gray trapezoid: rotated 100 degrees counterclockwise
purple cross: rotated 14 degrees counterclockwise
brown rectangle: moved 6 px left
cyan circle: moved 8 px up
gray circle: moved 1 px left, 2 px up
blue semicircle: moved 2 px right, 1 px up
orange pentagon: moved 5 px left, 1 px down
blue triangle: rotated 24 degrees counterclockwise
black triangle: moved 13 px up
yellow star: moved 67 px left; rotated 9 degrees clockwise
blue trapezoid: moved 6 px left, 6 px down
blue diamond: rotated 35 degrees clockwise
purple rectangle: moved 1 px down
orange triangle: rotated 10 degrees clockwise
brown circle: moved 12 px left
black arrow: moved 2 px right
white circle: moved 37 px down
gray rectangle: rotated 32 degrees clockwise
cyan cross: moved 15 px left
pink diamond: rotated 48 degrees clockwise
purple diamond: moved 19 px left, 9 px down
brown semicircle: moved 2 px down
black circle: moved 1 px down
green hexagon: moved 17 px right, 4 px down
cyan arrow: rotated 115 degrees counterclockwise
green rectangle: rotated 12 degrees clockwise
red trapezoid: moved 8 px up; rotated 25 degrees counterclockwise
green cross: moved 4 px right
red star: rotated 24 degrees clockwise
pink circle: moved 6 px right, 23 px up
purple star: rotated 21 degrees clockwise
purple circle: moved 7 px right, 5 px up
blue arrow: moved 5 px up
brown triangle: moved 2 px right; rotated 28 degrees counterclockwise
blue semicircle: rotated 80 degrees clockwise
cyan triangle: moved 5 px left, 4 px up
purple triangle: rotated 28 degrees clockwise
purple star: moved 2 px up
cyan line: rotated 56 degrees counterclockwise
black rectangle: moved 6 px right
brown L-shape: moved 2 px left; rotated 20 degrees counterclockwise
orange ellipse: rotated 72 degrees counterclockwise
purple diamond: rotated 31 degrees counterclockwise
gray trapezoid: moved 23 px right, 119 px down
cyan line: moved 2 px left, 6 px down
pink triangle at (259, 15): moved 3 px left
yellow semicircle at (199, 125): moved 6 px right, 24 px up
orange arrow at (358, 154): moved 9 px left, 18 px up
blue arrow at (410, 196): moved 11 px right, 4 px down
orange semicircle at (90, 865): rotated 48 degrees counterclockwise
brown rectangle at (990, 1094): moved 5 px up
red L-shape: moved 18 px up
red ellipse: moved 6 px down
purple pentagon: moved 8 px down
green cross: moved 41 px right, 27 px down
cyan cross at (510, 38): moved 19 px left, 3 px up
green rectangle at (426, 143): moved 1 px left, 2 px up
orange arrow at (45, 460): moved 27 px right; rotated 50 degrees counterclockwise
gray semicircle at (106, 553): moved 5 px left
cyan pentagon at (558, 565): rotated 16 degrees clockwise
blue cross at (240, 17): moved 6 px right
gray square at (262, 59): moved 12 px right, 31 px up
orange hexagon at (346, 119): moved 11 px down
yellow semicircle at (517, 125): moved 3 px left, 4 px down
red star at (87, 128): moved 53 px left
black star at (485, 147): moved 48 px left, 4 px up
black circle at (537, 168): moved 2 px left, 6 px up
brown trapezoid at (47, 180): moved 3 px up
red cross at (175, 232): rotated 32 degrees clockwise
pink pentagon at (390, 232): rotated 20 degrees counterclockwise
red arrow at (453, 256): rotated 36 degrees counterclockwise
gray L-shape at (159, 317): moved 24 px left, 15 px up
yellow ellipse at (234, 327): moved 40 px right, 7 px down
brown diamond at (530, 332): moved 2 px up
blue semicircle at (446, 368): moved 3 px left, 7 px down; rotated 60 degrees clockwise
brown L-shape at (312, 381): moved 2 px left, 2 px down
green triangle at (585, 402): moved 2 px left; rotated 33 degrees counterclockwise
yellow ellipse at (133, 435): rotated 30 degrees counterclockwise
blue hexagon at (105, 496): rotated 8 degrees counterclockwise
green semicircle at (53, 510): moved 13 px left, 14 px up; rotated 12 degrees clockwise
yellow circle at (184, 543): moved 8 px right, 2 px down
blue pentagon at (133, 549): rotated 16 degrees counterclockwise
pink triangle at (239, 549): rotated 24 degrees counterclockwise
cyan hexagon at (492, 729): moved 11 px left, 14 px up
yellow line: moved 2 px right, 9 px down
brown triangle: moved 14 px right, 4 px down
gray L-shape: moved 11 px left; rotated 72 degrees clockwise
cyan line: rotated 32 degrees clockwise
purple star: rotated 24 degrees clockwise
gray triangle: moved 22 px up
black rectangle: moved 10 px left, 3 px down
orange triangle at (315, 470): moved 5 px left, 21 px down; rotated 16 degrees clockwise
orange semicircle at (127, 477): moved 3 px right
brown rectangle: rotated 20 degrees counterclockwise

- - - - - - -

#### [To do]
Reproduce all of the data above word for word, every line in its original order, with nothing altered.

#### [Output of the task]
gray trapezoid: rotated 100 degrees counterclockwise
purple cross: rotated 14 degrees counterclockwise
brown rectangle: moved 6 px left
cyan circle: moved 8 px up
gray circle: moved 1 px left, 2 px up
blue semicircle: moved 2 px right, 1 px up
orange pentagon: moved 5 px left, 1 px down
blue triangle: rotated 24 degrees counterclockwise
black triangle: moved 13 px up
yellow star: moved 67 px left; rotated 9 degrees clockwise
blue trapezoid: moved 6 px left, 6 px down
blue diamond: rotated 35 degrees clockwise
purple rectangle: moved 1 px down
orange triangle: rotated 10 degrees clockwise
brown circle: moved 12 px left
black arrow: moved 2 px right
white circle: moved 37 px down
gray rectangle: rotated 32 degrees clockwise
cyan cross: moved 15 px left
pink diamond: rotated 48 degrees clockwise
purple diamond: moved 19 px left, 9 px down
brown semicircle: moved 2 px down
black circle: moved 1 px down
green hexagon: moved 17 px right, 4 px down
cyan arrow: rotated 115 degrees counterclockwise
green rectangle: rotated 12 degrees clockwise
red trapezoid: moved 8 px up; rotated 25 degrees counterclockwise
green cross: moved 4 px right
red star: rotated 24 degrees clockwise
pink circle: moved 6 px right, 23 px up
purple star: rotated 21 degrees clockwise
purple circle: moved 7 px right, 5 px up
blue arrow: moved 5 px up
brown triangle: moved 2 px right; rotated 28 degrees counterclockwise
blue semicircle: rotated 80 degrees clockwise
cyan triangle: moved 5 px left, 4 px up
purple triangle: rotated 28 degrees clockwise
purple star: moved 2 px up
cyan line: rotated 56 degrees counterclockwise
black rectangle: moved 6 px right
brown L-shape: moved 2 px left; rotated 20 degrees counterclockwise
orange ellipse: rotated 72 degrees counterclockwise
purple diamond: rotated 31 degrees counterclockwise
gray trapezoid: moved 23 px right, 119 px down
cyan line: moved 2 px left, 6 px down
pink triangle at (259, 15): moved 3 px left
yellow semicircle at (199, 125): moved 6 px right, 24 px up
orange arrow at (358, 154): moved 9 px left, 18 px up
blue arrow at (410, 196): moved 11 px right, 4 px down
orange semicircle at (90, 865): rotated 48 degrees counterclockwise
brown rectangle at (990, 1094): moved 5 px up
red L-shape: moved 18 px up
red ellipse: moved 6 px down
purple pentagon: moved 8 px down
green cross: moved 41 px right, 27 px down
cyan cross at (510, 38): moved 19 px left, 3 px up
green rectangle at (426, 143): moved 1 px left, 2 px up
orange arrow at (45, 460): moved 27 px right; rotated 50 degrees counterclockwise
gray semicircle at (106, 553): moved 5 px left
cyan pentagon at (558, 565): rotated 16 degrees clockwise
blue cross at (240, 17): moved 6 px right
gray square at (262, 59): moved 12 px right, 31 px up
orange hexagon at (346, 119): moved 11 px down
yellow semicircle at (517, 125): moved 3 px left, 4 px down
red star at (87, 128): moved 53 px left
black star at (485, 147): moved 48 px left, 4 px up
black circle at (537, 168): moved 2 px left, 6 px up
brown trapezoid at (47, 180): moved 3 px up
red cross at (175, 232): rotated 32 degrees clockwise
pink pentagon at (390, 232): rotated 20 degrees counterclockwise
red arrow at (453, 256): rotated 36 degrees counterclockwise
gray L-shape at (159, 317): moved 24 px left, 15 px up
yellow ellipse at (234, 327): moved 40 px right, 7 px down
brown diamond at (530, 332): moved 2 px up
blue semicircle at (446, 368): moved 3 px left, 7 px down; rotated 60 degrees clockwise
brown L-shape at (312, 381): moved 2 px left, 2 px down
green triangle at (585, 402): moved 2 px left; rotated 33 degrees counterclockwise
yellow ellipse at (133, 435): rotated 30 degrees counterclockwise
blue hexagon at (105, 496): rotated 8 degrees counterclockwise
green semicircle at (53, 510): moved 13 px left, 14 px up; rotated 12 degrees clockwise
yellow circle at (184, 543): moved 8 px right, 2 px down
blue pentagon at (133, 549): rotated 16 degrees counterclockwise
pink triangle at (239, 549): rotated 24 degrees counterclockwise
cyan hexagon at (492, 729): moved 11 px left, 14 px up
yellow line: moved 2 px right, 9 px down
brown triangle: moved 14 px right, 4 px down
gray L-shape: moved 11 px left; rotated 72 degrees clockwise
cyan line: rotated 32 degrees clockwise
purple star: rotated 24 degrees clockwise
gray triangle: moved 22 px up
black rectangle: moved 10 px left, 3 px down
orange triangle at (315, 470): moved 5 px left, 21 px down; rotated 16 degrees clockwise
orange semicircle at (127, 477): moved 3 px right
brown rectangle: rotated 20 degrees counterclockwise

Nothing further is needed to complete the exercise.